[Start of Attachment]
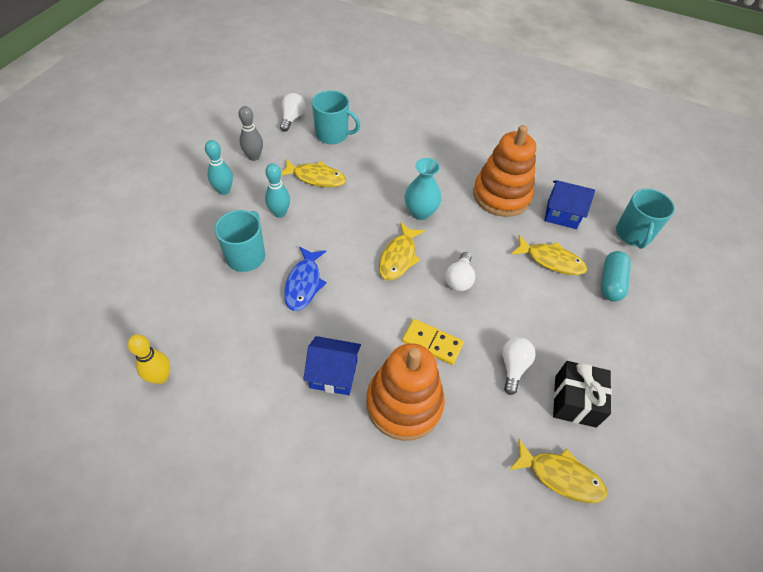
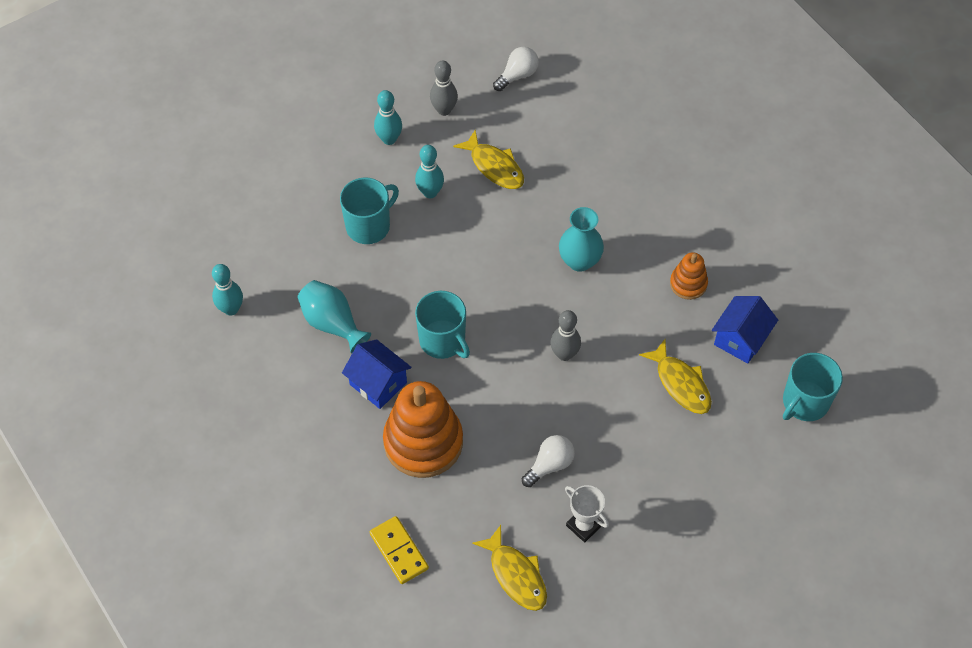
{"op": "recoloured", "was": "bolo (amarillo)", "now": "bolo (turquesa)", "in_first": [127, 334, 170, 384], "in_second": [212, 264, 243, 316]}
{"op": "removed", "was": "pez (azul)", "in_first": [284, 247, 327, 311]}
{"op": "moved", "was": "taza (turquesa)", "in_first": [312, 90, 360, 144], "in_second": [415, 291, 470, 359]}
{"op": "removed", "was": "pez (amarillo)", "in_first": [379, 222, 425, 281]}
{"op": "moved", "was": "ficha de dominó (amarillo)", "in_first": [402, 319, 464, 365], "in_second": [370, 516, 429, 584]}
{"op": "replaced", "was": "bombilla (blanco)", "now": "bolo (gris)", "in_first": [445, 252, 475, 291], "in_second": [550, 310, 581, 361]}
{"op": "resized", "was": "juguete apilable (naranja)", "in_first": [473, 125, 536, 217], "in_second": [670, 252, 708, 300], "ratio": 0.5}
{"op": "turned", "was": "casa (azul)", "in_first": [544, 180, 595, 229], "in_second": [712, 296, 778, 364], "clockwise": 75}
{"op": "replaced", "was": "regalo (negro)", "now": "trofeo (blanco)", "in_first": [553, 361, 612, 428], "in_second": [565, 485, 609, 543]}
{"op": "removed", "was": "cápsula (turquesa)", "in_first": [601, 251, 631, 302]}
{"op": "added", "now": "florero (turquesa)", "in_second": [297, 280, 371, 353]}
[End of Attachment]
[Start of Attachment]
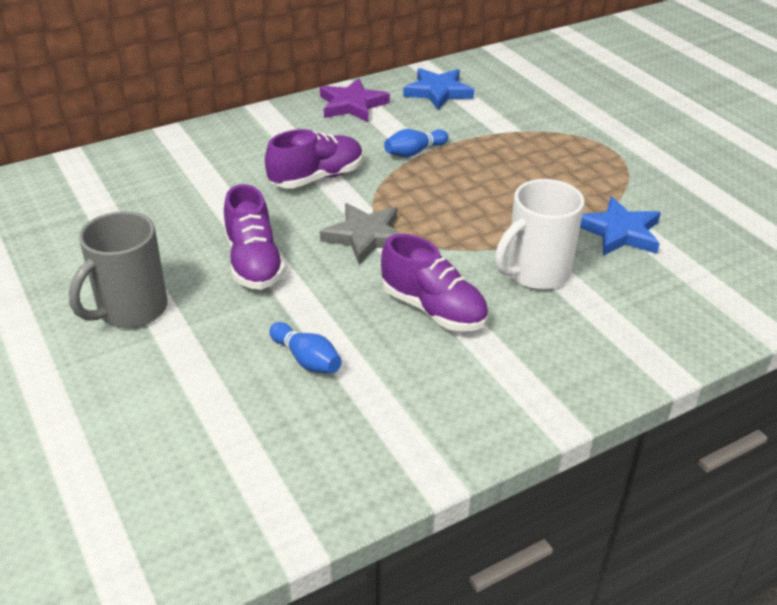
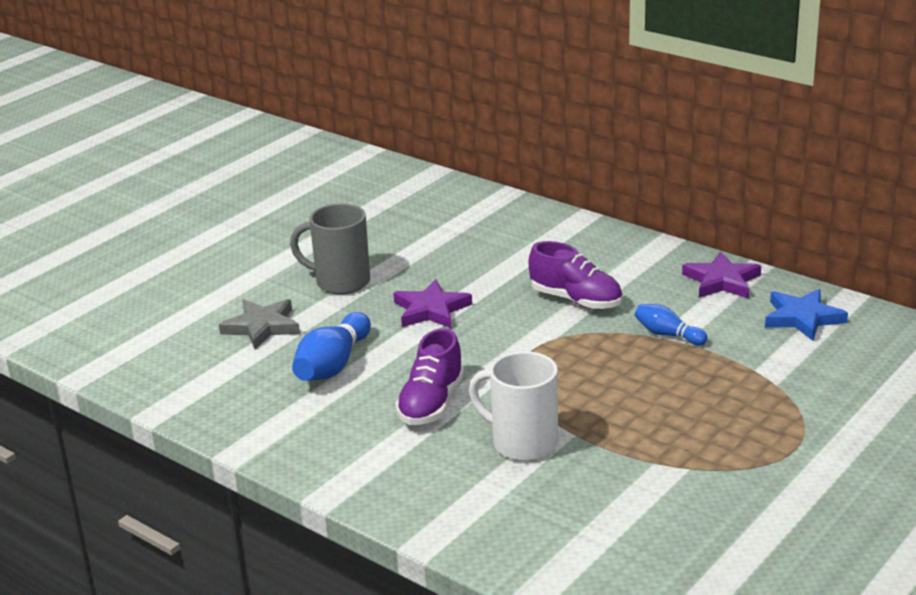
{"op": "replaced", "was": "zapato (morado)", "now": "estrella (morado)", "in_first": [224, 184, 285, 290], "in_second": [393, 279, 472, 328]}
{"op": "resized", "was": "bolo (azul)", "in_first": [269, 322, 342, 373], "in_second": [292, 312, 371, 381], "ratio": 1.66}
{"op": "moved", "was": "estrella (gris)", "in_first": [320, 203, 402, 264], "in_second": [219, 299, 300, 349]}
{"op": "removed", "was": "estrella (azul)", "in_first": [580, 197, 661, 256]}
[End of Attachment]
WHAT IS EXPECTED: Scan the listing above and identify each line holding the string "azul"; copy every such line.

SOLUTION TO THE PROBLEM:
{"op": "removed", "was": "pez (azul)", "in_first": [284, 247, 327, 311]}
{"op": "turned", "was": "casa (azul)", "in_first": [544, 180, 595, 229], "in_second": [712, 296, 778, 364], "clockwise": 75}
{"op": "resized", "was": "bolo (azul)", "in_first": [269, 322, 342, 373], "in_second": [292, 312, 371, 381], "ratio": 1.66}
{"op": "removed", "was": "estrella (azul)", "in_first": [580, 197, 661, 256]}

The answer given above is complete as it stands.